Problem details: Give the data again in full, without pictures.
Record extracts below:
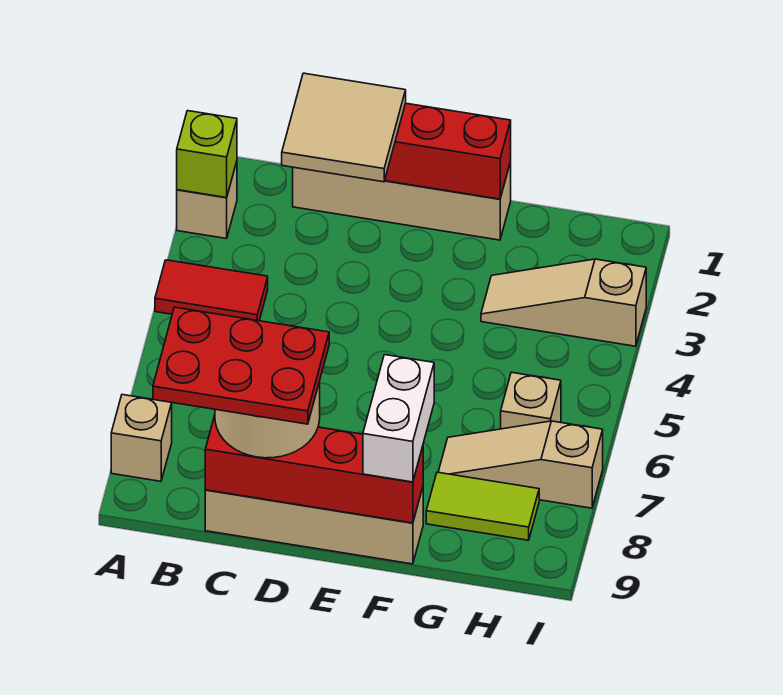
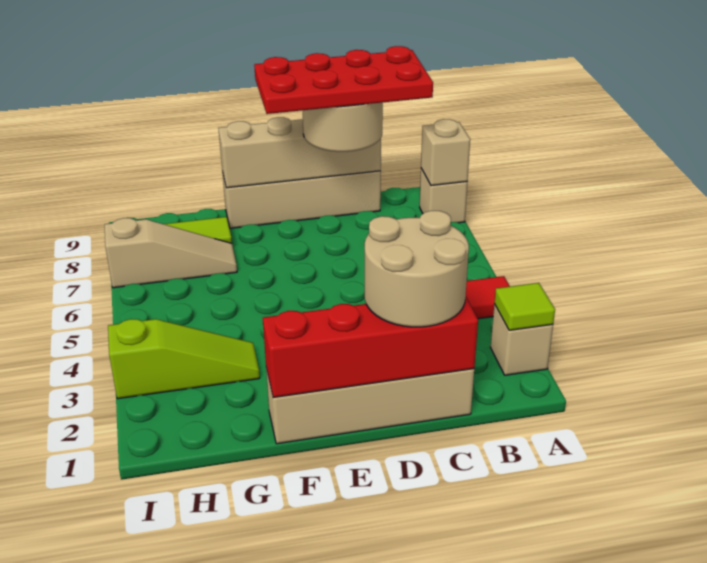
lime 1x1 brick [177,111,237,198] -> lime 1x1 tile [494,283,555,330]
red 2x3 plate [153,307,329,424] -> red 2x4 plate [254,46,433,114]
tan 2x2 tile [282,73,406,182] -> tan 2x2 round brick [365,211,469,327]
red 1x4 brick [205,415,423,523] -> tan 1x4 brick [219,117,381,188]
white 1x2 brick [363,355,434,482] -> none
tan 1x3 slope [481,259,646,346] -> lime 1x3 slope [108,319,260,399]
tan 1x1 brick [501,372,561,429] -> tan 1x1 brick moved to [421,119,470,186]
End of Record extracts.
Response for this exercise:
lime 1x1 brick [177,111,237,198] -> lime 1x1 tile [494,283,555,330]
red 2x3 plate [153,307,329,424] -> red 2x4 plate [254,46,433,114]
tan 2x2 tile [282,73,406,182] -> tan 2x2 round brick [365,211,469,327]
red 1x4 brick [205,415,423,523] -> tan 1x4 brick [219,117,381,188]
white 1x2 brick [363,355,434,482] -> none
tan 1x3 slope [481,259,646,346] -> lime 1x3 slope [108,319,260,399]
tan 1x1 brick [501,372,561,429] -> tan 1x1 brick moved to [421,119,470,186]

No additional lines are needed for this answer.